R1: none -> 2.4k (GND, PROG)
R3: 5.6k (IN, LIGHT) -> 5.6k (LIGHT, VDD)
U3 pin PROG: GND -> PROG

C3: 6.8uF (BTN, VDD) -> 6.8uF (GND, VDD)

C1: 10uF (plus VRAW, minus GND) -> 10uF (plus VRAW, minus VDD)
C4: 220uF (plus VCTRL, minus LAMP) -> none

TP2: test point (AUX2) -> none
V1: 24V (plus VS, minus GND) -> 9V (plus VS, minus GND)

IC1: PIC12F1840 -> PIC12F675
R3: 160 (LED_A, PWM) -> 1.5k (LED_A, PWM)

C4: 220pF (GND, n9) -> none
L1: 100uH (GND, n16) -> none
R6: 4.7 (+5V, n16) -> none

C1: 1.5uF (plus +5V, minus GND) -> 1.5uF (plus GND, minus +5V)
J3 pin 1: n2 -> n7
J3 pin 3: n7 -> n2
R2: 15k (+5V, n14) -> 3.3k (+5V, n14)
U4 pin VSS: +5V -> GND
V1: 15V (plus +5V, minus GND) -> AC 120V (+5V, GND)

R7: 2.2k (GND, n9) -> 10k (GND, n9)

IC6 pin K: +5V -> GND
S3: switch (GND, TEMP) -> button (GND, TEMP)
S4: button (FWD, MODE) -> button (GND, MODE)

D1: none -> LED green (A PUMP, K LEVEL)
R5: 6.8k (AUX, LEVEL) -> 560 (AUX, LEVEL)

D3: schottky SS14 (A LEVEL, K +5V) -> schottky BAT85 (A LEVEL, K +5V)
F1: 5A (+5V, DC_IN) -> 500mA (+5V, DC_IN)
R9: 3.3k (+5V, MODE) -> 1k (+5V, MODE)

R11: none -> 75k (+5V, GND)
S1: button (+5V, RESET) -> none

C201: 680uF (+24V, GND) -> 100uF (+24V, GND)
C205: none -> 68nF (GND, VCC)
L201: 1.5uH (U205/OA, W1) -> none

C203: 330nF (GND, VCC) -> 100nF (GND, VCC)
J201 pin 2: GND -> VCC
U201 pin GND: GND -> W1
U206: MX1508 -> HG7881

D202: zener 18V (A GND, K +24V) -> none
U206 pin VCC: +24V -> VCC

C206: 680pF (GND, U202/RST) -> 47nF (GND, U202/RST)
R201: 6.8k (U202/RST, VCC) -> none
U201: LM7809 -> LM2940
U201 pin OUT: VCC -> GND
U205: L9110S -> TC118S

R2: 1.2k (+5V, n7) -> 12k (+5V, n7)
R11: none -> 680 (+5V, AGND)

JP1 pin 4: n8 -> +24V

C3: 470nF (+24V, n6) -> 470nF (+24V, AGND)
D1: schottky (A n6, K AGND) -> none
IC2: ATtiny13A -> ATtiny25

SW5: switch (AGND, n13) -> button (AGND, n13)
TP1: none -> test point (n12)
----
(WORK TO COMPLETE) In the material above, report how many lines hold the word "schottky", and add nothing to the figure.

(YOUR SOLUTION) 2